Stored data entries
▬▬▬▬▬▬▬▬▬▬

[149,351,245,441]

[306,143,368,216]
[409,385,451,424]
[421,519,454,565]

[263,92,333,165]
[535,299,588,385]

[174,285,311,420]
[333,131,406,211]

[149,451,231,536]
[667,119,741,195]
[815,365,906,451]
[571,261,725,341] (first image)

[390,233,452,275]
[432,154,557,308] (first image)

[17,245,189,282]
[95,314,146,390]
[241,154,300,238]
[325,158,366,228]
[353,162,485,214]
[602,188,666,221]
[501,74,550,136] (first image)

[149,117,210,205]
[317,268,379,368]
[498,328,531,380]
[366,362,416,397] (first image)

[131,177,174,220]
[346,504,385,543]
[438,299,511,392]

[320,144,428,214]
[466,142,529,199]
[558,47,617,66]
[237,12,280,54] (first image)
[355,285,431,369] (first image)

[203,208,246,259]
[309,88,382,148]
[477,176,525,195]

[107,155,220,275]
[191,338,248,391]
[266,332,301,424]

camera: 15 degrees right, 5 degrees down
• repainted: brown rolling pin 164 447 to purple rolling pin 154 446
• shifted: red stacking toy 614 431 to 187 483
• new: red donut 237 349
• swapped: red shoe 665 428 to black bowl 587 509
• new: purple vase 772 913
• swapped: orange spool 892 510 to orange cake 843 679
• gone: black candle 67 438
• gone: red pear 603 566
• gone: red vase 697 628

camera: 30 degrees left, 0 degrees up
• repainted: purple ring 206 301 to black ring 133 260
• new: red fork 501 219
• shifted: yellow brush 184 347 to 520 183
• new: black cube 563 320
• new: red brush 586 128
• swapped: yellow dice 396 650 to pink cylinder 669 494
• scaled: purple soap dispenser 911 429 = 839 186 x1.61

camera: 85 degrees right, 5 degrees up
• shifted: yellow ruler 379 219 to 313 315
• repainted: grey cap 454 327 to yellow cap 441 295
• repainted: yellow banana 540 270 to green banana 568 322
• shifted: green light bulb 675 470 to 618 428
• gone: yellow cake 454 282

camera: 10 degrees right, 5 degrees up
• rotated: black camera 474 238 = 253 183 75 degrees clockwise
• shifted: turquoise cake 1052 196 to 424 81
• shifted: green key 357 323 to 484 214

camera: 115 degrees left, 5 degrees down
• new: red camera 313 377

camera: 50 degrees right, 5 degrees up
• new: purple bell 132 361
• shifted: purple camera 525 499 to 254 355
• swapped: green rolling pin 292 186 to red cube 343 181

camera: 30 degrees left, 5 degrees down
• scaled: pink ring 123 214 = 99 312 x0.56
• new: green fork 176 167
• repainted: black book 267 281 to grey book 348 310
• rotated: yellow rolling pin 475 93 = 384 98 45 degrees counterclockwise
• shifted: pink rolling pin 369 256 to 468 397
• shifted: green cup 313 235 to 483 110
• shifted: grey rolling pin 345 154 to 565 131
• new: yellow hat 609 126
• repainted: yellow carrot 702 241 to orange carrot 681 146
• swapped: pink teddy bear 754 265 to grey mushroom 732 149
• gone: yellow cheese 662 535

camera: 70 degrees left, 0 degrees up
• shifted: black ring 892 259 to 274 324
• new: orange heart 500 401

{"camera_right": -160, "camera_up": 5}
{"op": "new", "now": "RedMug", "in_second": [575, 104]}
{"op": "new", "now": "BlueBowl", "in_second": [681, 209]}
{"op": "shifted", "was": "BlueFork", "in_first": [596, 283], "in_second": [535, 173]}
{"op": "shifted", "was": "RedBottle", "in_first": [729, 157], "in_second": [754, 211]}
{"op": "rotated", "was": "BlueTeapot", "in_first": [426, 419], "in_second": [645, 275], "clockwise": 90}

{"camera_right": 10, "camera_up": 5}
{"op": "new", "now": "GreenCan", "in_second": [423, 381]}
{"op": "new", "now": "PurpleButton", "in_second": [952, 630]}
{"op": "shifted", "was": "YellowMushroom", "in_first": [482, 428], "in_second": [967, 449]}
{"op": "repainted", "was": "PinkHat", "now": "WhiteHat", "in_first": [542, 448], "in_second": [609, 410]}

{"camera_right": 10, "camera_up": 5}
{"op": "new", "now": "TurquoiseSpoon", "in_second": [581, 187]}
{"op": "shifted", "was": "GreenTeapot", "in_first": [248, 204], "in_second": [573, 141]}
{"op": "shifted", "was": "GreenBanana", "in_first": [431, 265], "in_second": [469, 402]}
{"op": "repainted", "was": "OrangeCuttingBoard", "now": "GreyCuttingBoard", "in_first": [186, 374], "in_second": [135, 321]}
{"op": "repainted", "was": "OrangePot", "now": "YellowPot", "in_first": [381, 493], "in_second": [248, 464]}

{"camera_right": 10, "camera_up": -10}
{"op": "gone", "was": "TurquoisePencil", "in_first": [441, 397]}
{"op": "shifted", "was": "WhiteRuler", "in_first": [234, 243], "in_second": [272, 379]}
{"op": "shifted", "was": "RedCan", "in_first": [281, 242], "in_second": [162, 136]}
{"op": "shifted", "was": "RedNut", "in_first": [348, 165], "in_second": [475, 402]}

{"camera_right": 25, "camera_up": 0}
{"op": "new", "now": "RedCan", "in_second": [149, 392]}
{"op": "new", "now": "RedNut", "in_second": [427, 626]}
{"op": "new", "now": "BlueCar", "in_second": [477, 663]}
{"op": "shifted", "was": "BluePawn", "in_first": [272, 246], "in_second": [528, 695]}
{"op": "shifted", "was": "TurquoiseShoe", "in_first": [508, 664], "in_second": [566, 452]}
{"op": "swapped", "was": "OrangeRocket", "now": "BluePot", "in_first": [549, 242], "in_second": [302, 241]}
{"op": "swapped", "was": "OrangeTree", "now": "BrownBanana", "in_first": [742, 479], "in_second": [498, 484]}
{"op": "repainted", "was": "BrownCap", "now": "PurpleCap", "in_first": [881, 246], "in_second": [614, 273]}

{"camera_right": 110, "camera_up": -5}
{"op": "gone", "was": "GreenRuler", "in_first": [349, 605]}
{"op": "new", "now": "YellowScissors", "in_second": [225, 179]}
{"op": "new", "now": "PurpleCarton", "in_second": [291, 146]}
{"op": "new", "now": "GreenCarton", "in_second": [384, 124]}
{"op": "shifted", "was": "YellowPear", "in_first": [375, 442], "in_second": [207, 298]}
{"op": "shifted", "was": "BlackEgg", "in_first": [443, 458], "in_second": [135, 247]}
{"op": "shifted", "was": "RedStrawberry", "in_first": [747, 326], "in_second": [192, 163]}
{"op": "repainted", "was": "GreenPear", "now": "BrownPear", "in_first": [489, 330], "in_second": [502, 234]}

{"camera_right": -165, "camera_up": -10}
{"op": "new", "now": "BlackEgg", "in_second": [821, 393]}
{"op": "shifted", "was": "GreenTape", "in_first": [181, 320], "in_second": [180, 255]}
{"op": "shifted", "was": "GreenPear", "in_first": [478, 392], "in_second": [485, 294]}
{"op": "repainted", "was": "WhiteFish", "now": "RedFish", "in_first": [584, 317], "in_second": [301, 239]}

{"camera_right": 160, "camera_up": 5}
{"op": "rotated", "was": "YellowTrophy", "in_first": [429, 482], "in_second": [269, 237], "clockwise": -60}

▬▬▬▬▬▬▬▬▬▬

> _EXERCISE DETAILS_: Give every entry once more, exactly as it reads.

> _RESULT FOR THIS TASK_:
[149,351,245,441]

[306,143,368,216]
[409,385,451,424]
[421,519,454,565]

[263,92,333,165]
[535,299,588,385]

[174,285,311,420]
[333,131,406,211]

[149,451,231,536]
[667,119,741,195]
[815,365,906,451]
[571,261,725,341] (first image)

[390,233,452,275]
[432,154,557,308] (first image)

[17,245,189,282]
[95,314,146,390]
[241,154,300,238]
[325,158,366,228]
[353,162,485,214]
[602,188,666,221]
[501,74,550,136] (first image)

[149,117,210,205]
[317,268,379,368]
[498,328,531,380]
[366,362,416,397] (first image)

[131,177,174,220]
[346,504,385,543]
[438,299,511,392]

[320,144,428,214]
[466,142,529,199]
[558,47,617,66]
[237,12,280,54] (first image)
[355,285,431,369] (first image)

[203,208,246,259]
[309,88,382,148]
[477,176,525,195]

[107,155,220,275]
[191,338,248,391]
[266,332,301,424]

camera: 15 degrees right, 5 degrees down
• repainted: brown rolling pin 164 447 to purple rolling pin 154 446
• shifted: red stacking toy 614 431 to 187 483
• new: red donut 237 349
• swapped: red shoe 665 428 to black bowl 587 509
• new: purple vase 772 913
• swapped: orange spool 892 510 to orange cake 843 679
• gone: black candle 67 438
• gone: red pear 603 566
• gone: red vase 697 628

camera: 30 degrees left, 0 degrees up
• repainted: purple ring 206 301 to black ring 133 260
• new: red fork 501 219
• shifted: yellow brush 184 347 to 520 183
• new: black cube 563 320
• new: red brush 586 128
• swapped: yellow dice 396 650 to pink cylinder 669 494
• scaled: purple soap dispenser 911 429 = 839 186 x1.61

camera: 85 degrees right, 5 degrees up
• shifted: yellow ruler 379 219 to 313 315
• repainted: grey cap 454 327 to yellow cap 441 295
• repainted: yellow banana 540 270 to green banana 568 322
• shifted: green light bulb 675 470 to 618 428
• gone: yellow cake 454 282

camera: 10 degrees right, 5 degrees up
• rotated: black camera 474 238 = 253 183 75 degrees clockwise
• shifted: turquoise cake 1052 196 to 424 81
• shifted: green key 357 323 to 484 214

camera: 115 degrees left, 5 degrees down
• new: red camera 313 377

camera: 50 degrees right, 5 degrees up
• new: purple bell 132 361
• shifted: purple camera 525 499 to 254 355
• swapped: green rolling pin 292 186 to red cube 343 181

camera: 30 degrees left, 5 degrees down
• scaled: pink ring 123 214 = 99 312 x0.56
• new: green fork 176 167
• repainted: black book 267 281 to grey book 348 310
• rotated: yellow rolling pin 475 93 = 384 98 45 degrees counterclockwise
• shifted: pink rolling pin 369 256 to 468 397
• shifted: green cup 313 235 to 483 110
• shifted: grey rolling pin 345 154 to 565 131
• new: yellow hat 609 126
• repainted: yellow carrot 702 241 to orange carrot 681 146
• swapped: pink teddy bear 754 265 to grey mushroom 732 149
• gone: yellow cheese 662 535

camera: 70 degrees left, 0 degrees up
• shifted: black ring 892 259 to 274 324
• new: orange heart 500 401

{"camera_right": -160, "camera_up": 5}
{"op": "new", "now": "RedMug", "in_second": [575, 104]}
{"op": "new", "now": "BlueBowl", "in_second": [681, 209]}
{"op": "shifted", "was": "BlueFork", "in_first": [596, 283], "in_second": [535, 173]}
{"op": "shifted", "was": "RedBottle", "in_first": [729, 157], "in_second": [754, 211]}
{"op": "rotated", "was": "BlueTeapot", "in_first": [426, 419], "in_second": [645, 275], "clockwise": 90}

{"camera_right": 10, "camera_up": 5}
{"op": "new", "now": "GreenCan", "in_second": [423, 381]}
{"op": "new", "now": "PurpleButton", "in_second": [952, 630]}
{"op": "shifted", "was": "YellowMushroom", "in_first": [482, 428], "in_second": [967, 449]}
{"op": "repainted", "was": "PinkHat", "now": "WhiteHat", "in_first": [542, 448], "in_second": [609, 410]}

{"camera_right": 10, "camera_up": 5}
{"op": "new", "now": "TurquoiseSpoon", "in_second": [581, 187]}
{"op": "shifted", "was": "GreenTeapot", "in_first": [248, 204], "in_second": [573, 141]}
{"op": "shifted", "was": "GreenBanana", "in_first": [431, 265], "in_second": [469, 402]}
{"op": "repainted", "was": "OrangeCuttingBoard", "now": "GreyCuttingBoard", "in_first": [186, 374], "in_second": [135, 321]}
{"op": "repainted", "was": "OrangePot", "now": "YellowPot", "in_first": [381, 493], "in_second": [248, 464]}

{"camera_right": 10, "camera_up": -10}
{"op": "gone", "was": "TurquoisePencil", "in_first": [441, 397]}
{"op": "shifted", "was": "WhiteRuler", "in_first": [234, 243], "in_second": [272, 379]}
{"op": "shifted", "was": "RedCan", "in_first": [281, 242], "in_second": [162, 136]}
{"op": "shifted", "was": "RedNut", "in_first": [348, 165], "in_second": [475, 402]}

{"camera_right": 25, "camera_up": 0}
{"op": "new", "now": "RedCan", "in_second": [149, 392]}
{"op": "new", "now": "RedNut", "in_second": [427, 626]}
{"op": "new", "now": "BlueCar", "in_second": [477, 663]}
{"op": "shifted", "was": "BluePawn", "in_first": [272, 246], "in_second": [528, 695]}
{"op": "shifted", "was": "TurquoiseShoe", "in_first": [508, 664], "in_second": [566, 452]}
{"op": "swapped", "was": "OrangeRocket", "now": "BluePot", "in_first": [549, 242], "in_second": [302, 241]}
{"op": "swapped", "was": "OrangeTree", "now": "BrownBanana", "in_first": [742, 479], "in_second": [498, 484]}
{"op": "repainted", "was": "BrownCap", "now": "PurpleCap", "in_first": [881, 246], "in_second": [614, 273]}

{"camera_right": 110, "camera_up": -5}
{"op": "gone", "was": "GreenRuler", "in_first": [349, 605]}
{"op": "new", "now": "YellowScissors", "in_second": [225, 179]}
{"op": "new", "now": "PurpleCarton", "in_second": [291, 146]}
{"op": "new", "now": "GreenCarton", "in_second": [384, 124]}
{"op": "shifted", "was": "YellowPear", "in_first": [375, 442], "in_second": [207, 298]}
{"op": "shifted", "was": "BlackEgg", "in_first": [443, 458], "in_second": [135, 247]}
{"op": "shifted", "was": "RedStrawberry", "in_first": [747, 326], "in_second": [192, 163]}
{"op": "repainted", "was": "GreenPear", "now": "BrownPear", "in_first": [489, 330], "in_second": [502, 234]}

{"camera_right": -165, "camera_up": -10}
{"op": "new", "now": "BlackEgg", "in_second": [821, 393]}
{"op": "shifted", "was": "GreenTape", "in_first": [181, 320], "in_second": [180, 255]}
{"op": "shifted", "was": "GreenPear", "in_first": [478, 392], "in_second": [485, 294]}
{"op": "repainted", "was": "WhiteFish", "now": "RedFish", "in_first": [584, 317], "in_second": [301, 239]}

{"camera_right": 160, "camera_up": 5}
{"op": "rotated", "was": "YellowTrophy", "in_first": [429, 482], "in_second": [269, 237], "clockwise": -60}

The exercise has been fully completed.